● **What to do**
Copy the lines below exactly, starting at the line that contains "Poster: [404,767,465,828] ->" and stopping after the last line, and include no other lines.

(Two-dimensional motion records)
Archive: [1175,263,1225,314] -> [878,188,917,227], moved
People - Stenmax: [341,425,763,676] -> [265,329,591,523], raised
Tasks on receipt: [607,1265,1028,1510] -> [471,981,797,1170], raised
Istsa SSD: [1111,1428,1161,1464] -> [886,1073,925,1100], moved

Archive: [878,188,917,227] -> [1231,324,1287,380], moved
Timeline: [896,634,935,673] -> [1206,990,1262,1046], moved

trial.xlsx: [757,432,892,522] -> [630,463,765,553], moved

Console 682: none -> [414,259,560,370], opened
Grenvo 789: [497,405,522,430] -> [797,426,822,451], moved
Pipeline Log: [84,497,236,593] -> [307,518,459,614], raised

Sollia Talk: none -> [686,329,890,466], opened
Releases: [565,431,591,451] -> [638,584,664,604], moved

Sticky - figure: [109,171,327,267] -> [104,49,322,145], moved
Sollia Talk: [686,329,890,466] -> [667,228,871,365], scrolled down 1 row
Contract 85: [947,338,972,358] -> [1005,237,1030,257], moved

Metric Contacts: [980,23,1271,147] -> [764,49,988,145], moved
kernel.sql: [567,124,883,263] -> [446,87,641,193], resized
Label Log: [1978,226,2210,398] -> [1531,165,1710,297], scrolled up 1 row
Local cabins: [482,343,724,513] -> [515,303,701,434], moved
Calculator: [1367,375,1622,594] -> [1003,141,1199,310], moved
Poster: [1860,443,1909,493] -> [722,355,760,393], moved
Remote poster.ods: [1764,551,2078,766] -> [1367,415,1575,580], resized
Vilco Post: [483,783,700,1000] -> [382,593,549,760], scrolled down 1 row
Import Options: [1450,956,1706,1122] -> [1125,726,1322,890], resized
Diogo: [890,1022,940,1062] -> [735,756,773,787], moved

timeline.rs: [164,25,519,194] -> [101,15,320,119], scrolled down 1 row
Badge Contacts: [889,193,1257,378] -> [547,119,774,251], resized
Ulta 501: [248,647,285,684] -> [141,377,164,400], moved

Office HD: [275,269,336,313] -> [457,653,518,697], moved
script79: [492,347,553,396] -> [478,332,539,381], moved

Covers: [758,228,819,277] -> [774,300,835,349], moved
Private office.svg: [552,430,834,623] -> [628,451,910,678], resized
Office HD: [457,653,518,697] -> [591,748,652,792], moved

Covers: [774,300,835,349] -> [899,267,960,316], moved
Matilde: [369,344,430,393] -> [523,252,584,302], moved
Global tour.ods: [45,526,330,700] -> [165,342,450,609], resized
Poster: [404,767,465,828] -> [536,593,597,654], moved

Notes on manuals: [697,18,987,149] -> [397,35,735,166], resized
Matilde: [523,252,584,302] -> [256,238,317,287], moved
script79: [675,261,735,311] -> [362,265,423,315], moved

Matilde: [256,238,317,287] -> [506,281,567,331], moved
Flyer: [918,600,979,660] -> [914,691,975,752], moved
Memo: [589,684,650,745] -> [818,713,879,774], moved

● **Your response**
Poster: [404,767,465,828] -> [536,593,597,654], moved

Notes on manuals: [697,18,987,149] -> [397,35,735,166], resized
Matilde: [523,252,584,302] -> [256,238,317,287], moved
script79: [675,261,735,311] -> [362,265,423,315], moved

Matilde: [256,238,317,287] -> [506,281,567,331], moved
Flyer: [918,600,979,660] -> [914,691,975,752], moved
Memo: [589,684,650,745] -> [818,713,879,774], moved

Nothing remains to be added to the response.